** Opening Source records block **

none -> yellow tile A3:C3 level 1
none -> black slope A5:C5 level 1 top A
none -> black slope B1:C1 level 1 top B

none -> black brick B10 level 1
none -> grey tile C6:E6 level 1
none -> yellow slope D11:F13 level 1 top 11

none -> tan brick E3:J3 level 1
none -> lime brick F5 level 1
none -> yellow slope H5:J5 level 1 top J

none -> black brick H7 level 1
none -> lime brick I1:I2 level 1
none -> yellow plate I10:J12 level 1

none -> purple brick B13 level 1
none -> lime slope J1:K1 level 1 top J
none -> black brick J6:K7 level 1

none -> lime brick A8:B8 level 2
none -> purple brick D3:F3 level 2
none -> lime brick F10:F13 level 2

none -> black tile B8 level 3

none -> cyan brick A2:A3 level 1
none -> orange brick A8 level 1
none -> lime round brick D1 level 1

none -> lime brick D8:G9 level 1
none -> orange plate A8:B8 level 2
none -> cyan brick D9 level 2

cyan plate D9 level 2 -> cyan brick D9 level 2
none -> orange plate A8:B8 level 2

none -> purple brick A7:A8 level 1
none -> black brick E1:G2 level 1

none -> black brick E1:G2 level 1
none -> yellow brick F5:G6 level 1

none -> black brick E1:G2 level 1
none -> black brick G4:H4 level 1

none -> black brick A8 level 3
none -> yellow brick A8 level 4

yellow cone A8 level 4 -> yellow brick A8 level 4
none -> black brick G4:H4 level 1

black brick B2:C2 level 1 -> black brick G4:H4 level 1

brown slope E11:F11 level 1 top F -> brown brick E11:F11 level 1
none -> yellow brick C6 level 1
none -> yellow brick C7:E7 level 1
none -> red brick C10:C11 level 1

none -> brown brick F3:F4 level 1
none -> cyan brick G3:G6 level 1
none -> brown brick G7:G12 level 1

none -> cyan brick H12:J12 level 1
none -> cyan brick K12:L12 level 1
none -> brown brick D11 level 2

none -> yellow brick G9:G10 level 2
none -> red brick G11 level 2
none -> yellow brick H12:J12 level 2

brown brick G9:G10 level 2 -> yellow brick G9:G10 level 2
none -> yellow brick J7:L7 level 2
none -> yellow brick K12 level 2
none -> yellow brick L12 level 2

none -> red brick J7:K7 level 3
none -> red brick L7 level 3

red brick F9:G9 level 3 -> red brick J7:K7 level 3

** Closing Source records block **

**Required work:**
Write the data out once more. Keep every word the same.

**Response below:**
none -> yellow tile A3:C3 level 1
none -> black slope A5:C5 level 1 top A
none -> black slope B1:C1 level 1 top B

none -> black brick B10 level 1
none -> grey tile C6:E6 level 1
none -> yellow slope D11:F13 level 1 top 11

none -> tan brick E3:J3 level 1
none -> lime brick F5 level 1
none -> yellow slope H5:J5 level 1 top J

none -> black brick H7 level 1
none -> lime brick I1:I2 level 1
none -> yellow plate I10:J12 level 1

none -> purple brick B13 level 1
none -> lime slope J1:K1 level 1 top J
none -> black brick J6:K7 level 1

none -> lime brick A8:B8 level 2
none -> purple brick D3:F3 level 2
none -> lime brick F10:F13 level 2

none -> black tile B8 level 3

none -> cyan brick A2:A3 level 1
none -> orange brick A8 level 1
none -> lime round brick D1 level 1

none -> lime brick D8:G9 level 1
none -> orange plate A8:B8 level 2
none -> cyan brick D9 level 2

cyan plate D9 level 2 -> cyan brick D9 level 2
none -> orange plate A8:B8 level 2

none -> purple brick A7:A8 level 1
none -> black brick E1:G2 level 1

none -> black brick E1:G2 level 1
none -> yellow brick F5:G6 level 1

none -> black brick E1:G2 level 1
none -> black brick G4:H4 level 1

none -> black brick A8 level 3
none -> yellow brick A8 level 4

yellow cone A8 level 4 -> yellow brick A8 level 4
none -> black brick G4:H4 level 1

black brick B2:C2 level 1 -> black brick G4:H4 level 1

brown slope E11:F11 level 1 top F -> brown brick E11:F11 level 1
none -> yellow brick C6 level 1
none -> yellow brick C7:E7 level 1
none -> red brick C10:C11 level 1

none -> brown brick F3:F4 level 1
none -> cyan brick G3:G6 level 1
none -> brown brick G7:G12 level 1

none -> cyan brick H12:J12 level 1
none -> cyan brick K12:L12 level 1
none -> brown brick D11 level 2

none -> yellow brick G9:G10 level 2
none -> red brick G11 level 2
none -> yellow brick H12:J12 level 2

brown brick G9:G10 level 2 -> yellow brick G9:G10 level 2
none -> yellow brick J7:L7 level 2
none -> yellow brick K12 level 2
none -> yellow brick L12 level 2

none -> red brick J7:K7 level 3
none -> red brick L7 level 3

red brick F9:G9 level 3 -> red brick J7:K7 level 3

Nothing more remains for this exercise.